Before-and-after change data:

Start of Block

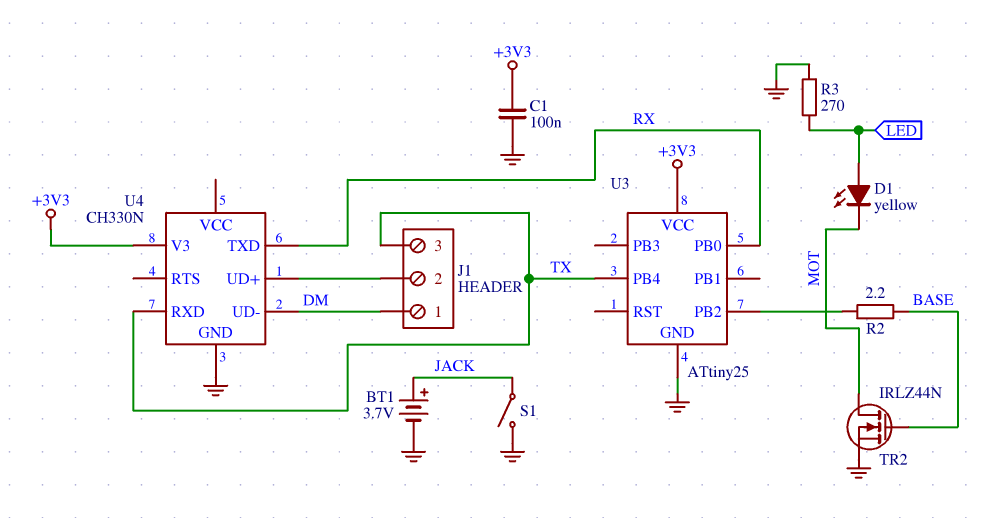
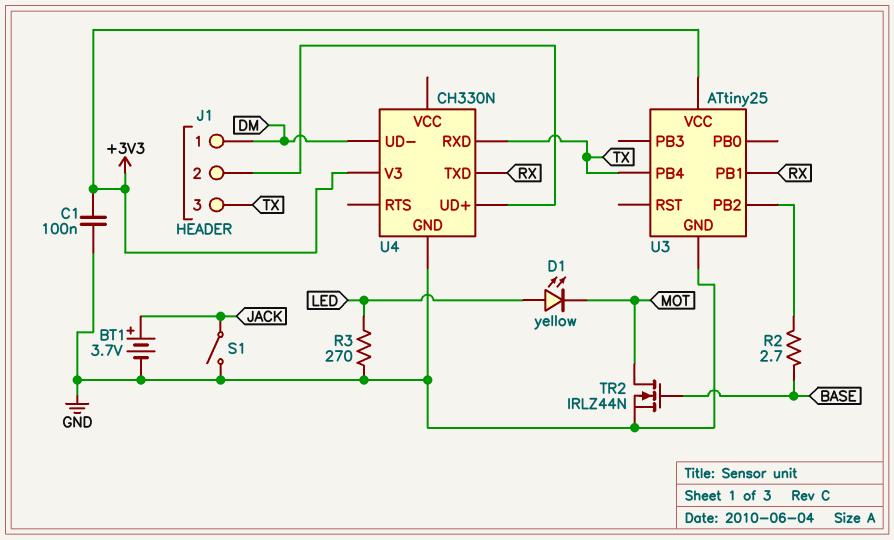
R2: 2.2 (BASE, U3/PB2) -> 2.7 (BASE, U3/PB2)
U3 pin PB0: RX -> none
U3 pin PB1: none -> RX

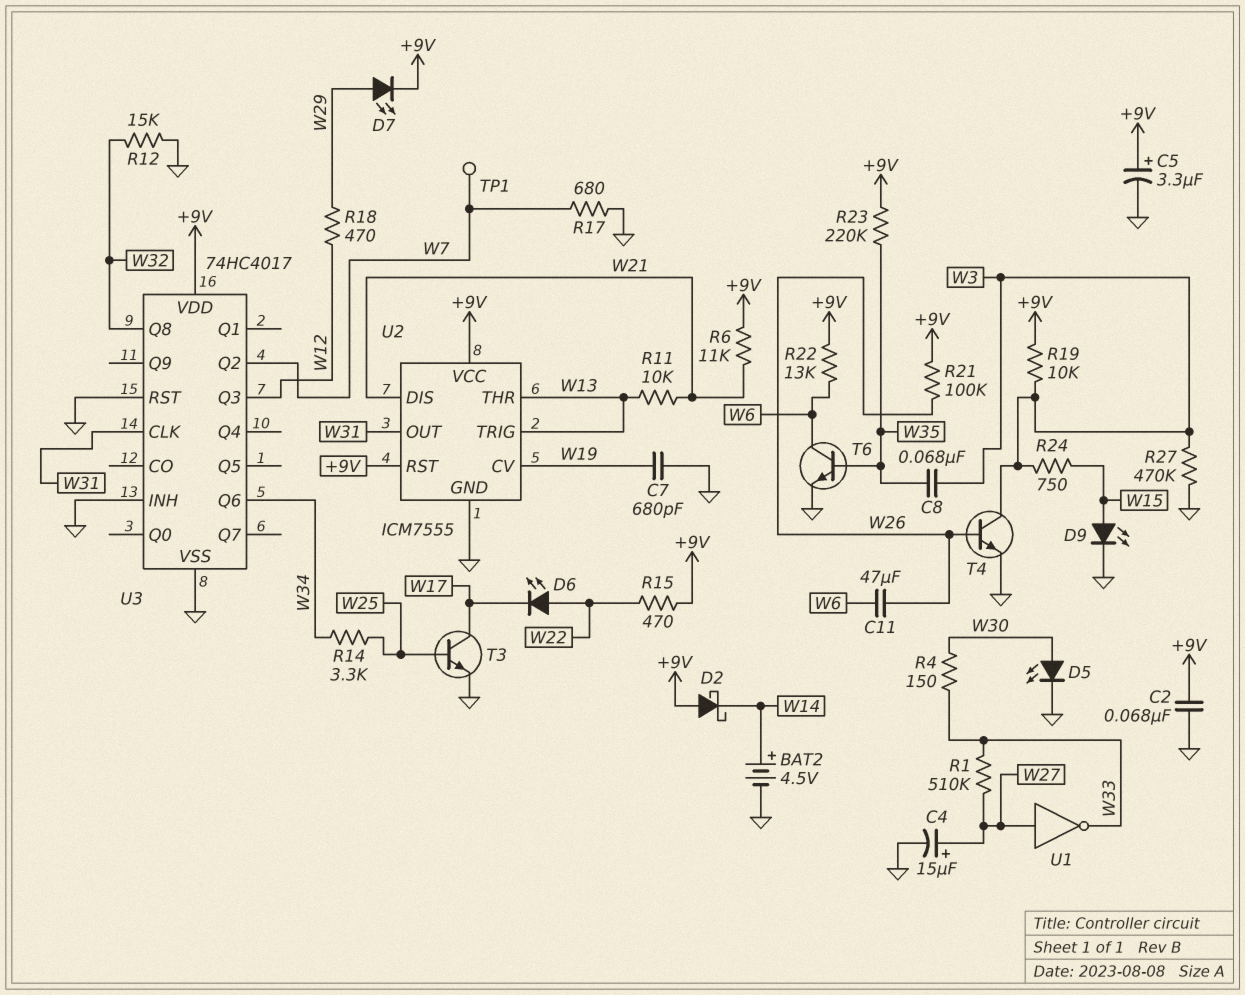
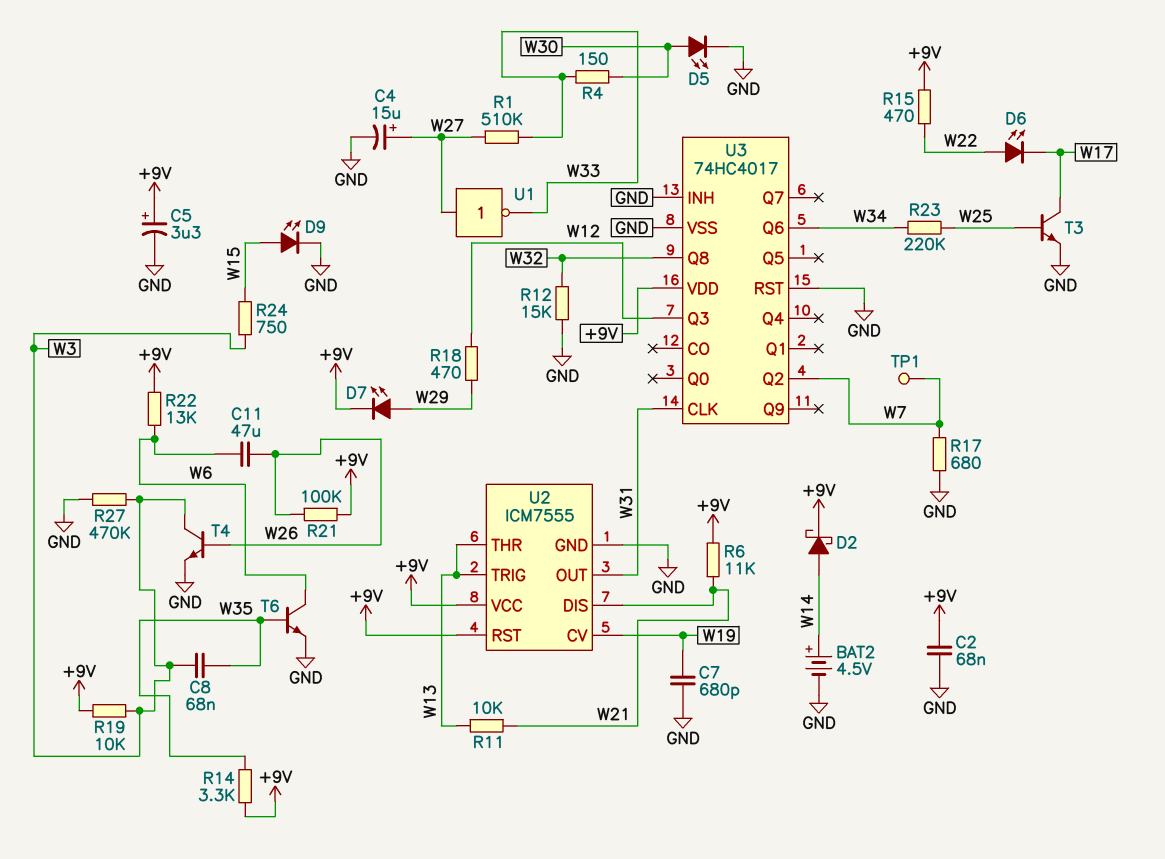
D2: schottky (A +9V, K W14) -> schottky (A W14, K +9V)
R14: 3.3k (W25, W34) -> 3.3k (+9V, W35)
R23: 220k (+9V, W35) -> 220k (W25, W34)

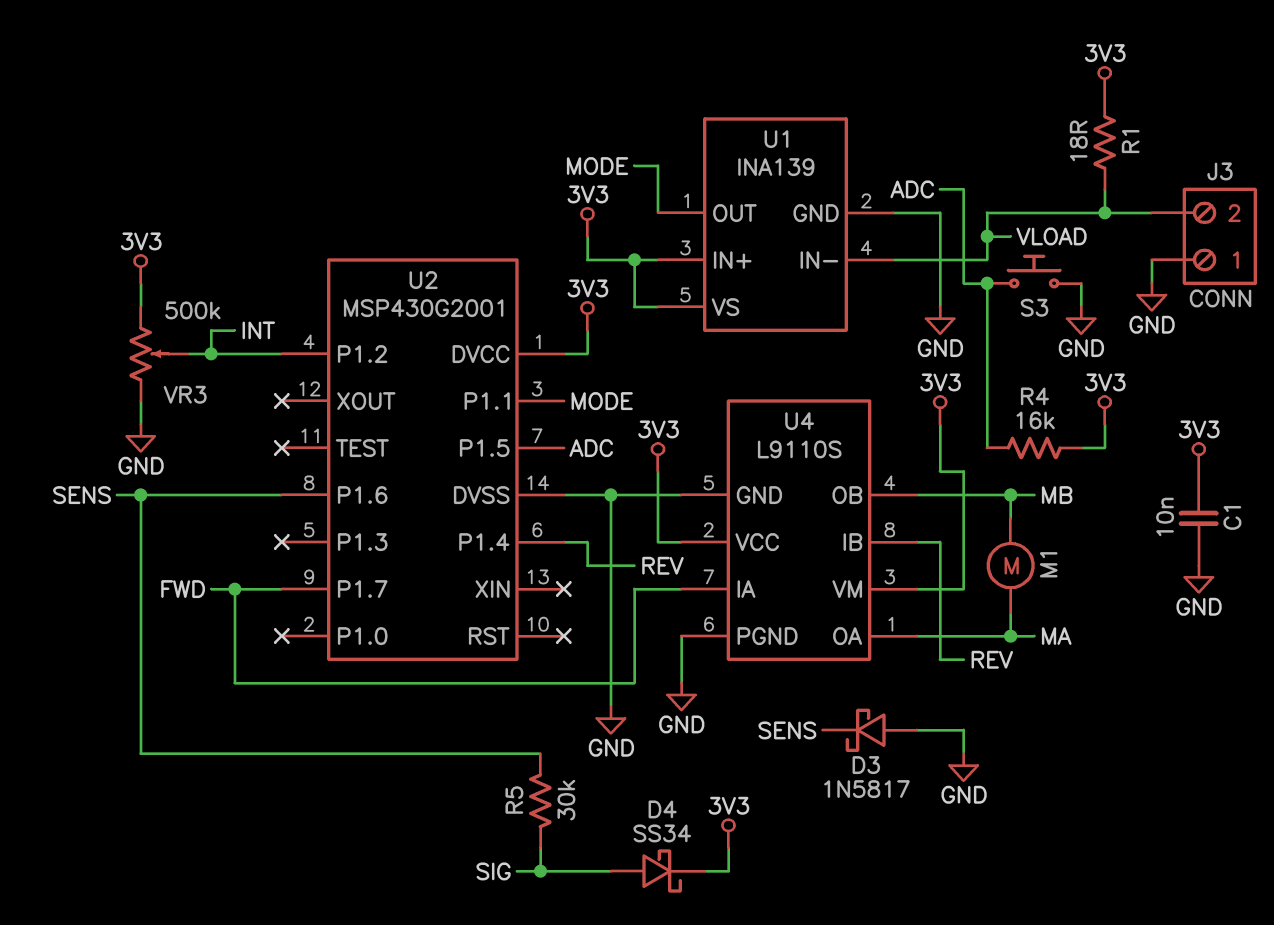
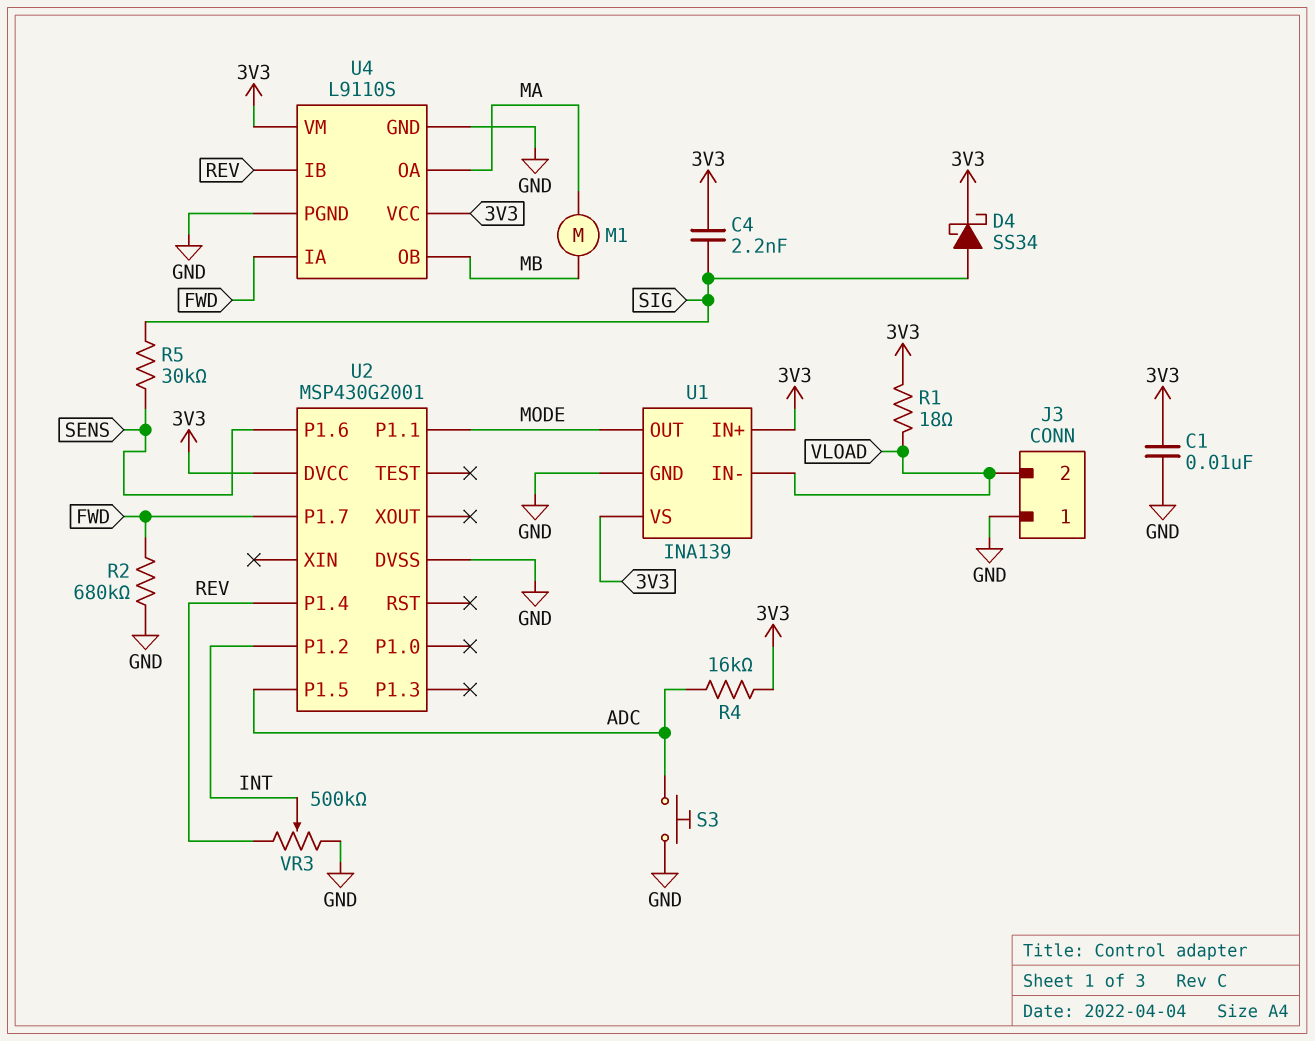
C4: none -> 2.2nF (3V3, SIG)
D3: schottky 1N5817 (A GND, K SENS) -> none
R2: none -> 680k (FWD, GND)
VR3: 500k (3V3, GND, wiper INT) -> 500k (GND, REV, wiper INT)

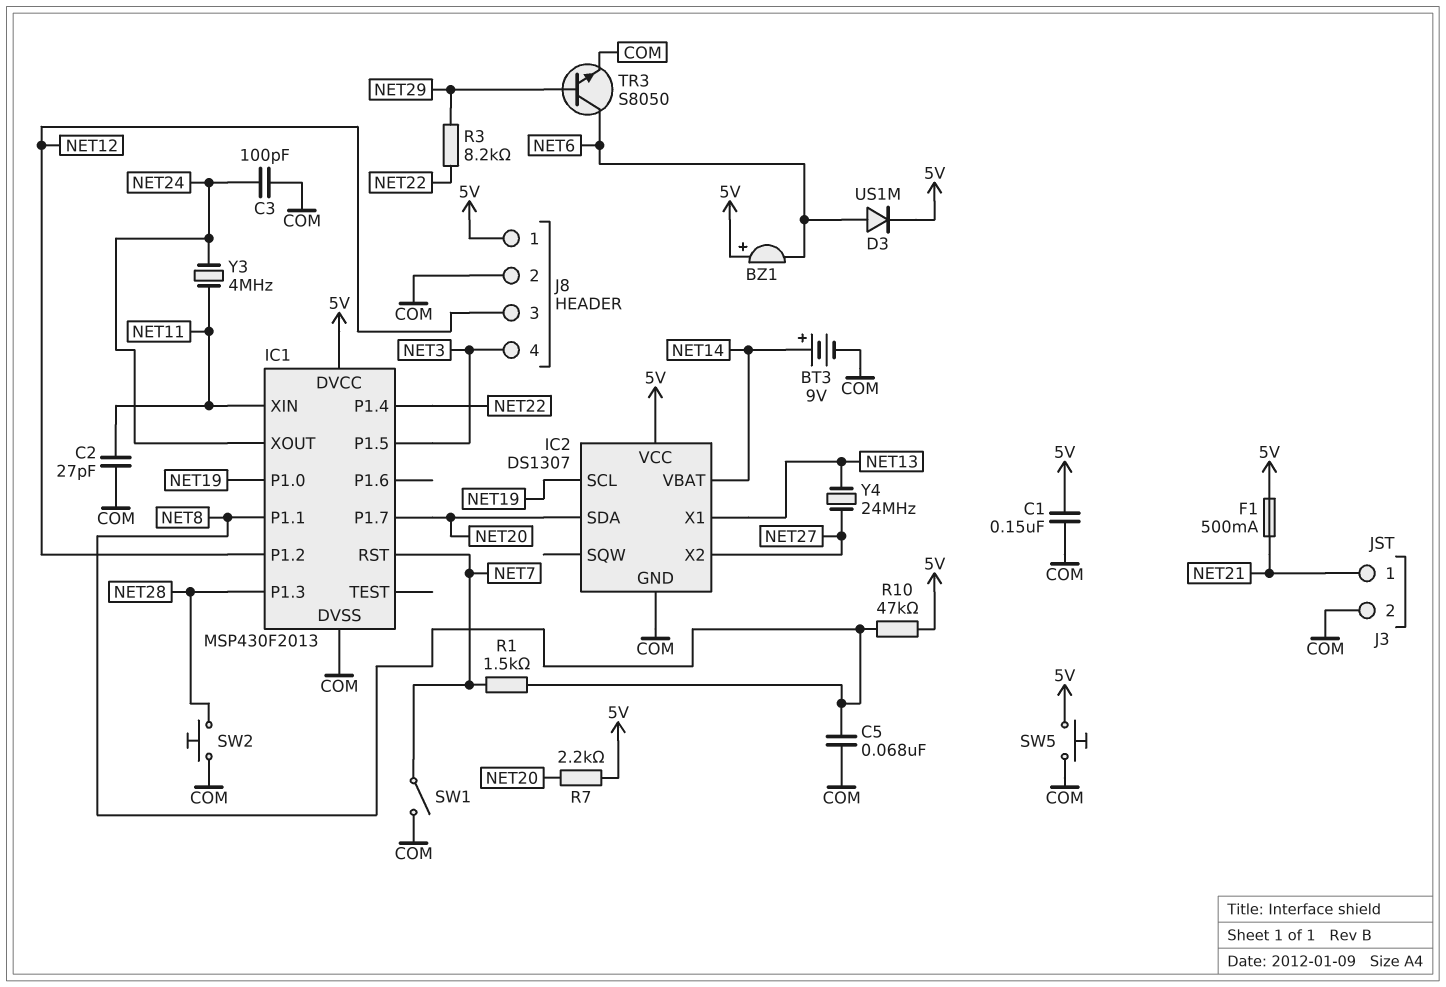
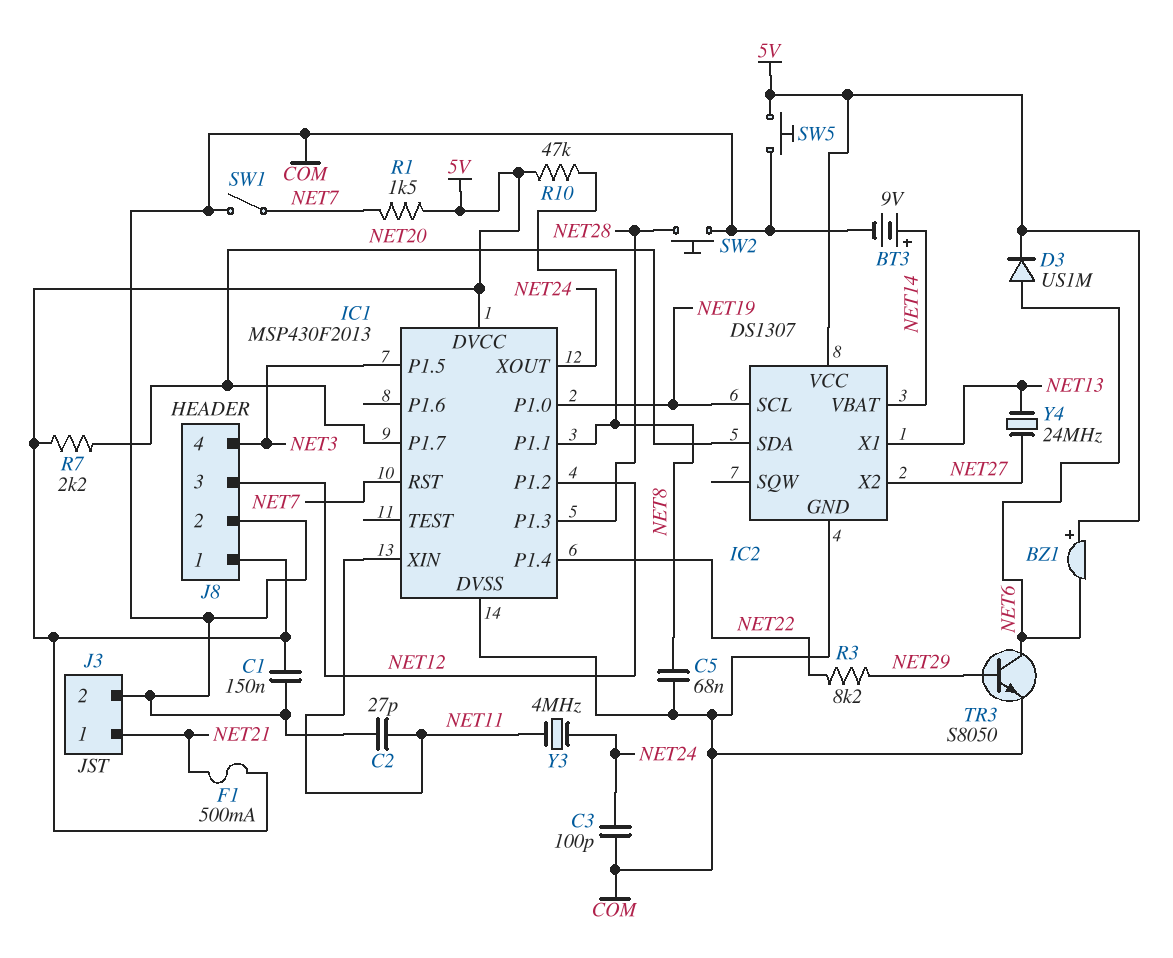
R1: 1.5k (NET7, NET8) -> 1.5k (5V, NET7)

End of Block

▶ **Task item**:
Write out each entry again exactly, and skip the pictures.

▶ **Reply**:
R2: 2.2 (BASE, U3/PB2) -> 2.7 (BASE, U3/PB2)
U3 pin PB0: RX -> none
U3 pin PB1: none -> RX

D2: schottky (A +9V, K W14) -> schottky (A W14, K +9V)
R14: 3.3k (W25, W34) -> 3.3k (+9V, W35)
R23: 220k (+9V, W35) -> 220k (W25, W34)

C4: none -> 2.2nF (3V3, SIG)
D3: schottky 1N5817 (A GND, K SENS) -> none
R2: none -> 680k (FWD, GND)
VR3: 500k (3V3, GND, wiper INT) -> 500k (GND, REV, wiper INT)

R1: 1.5k (NET7, NET8) -> 1.5k (5V, NET7)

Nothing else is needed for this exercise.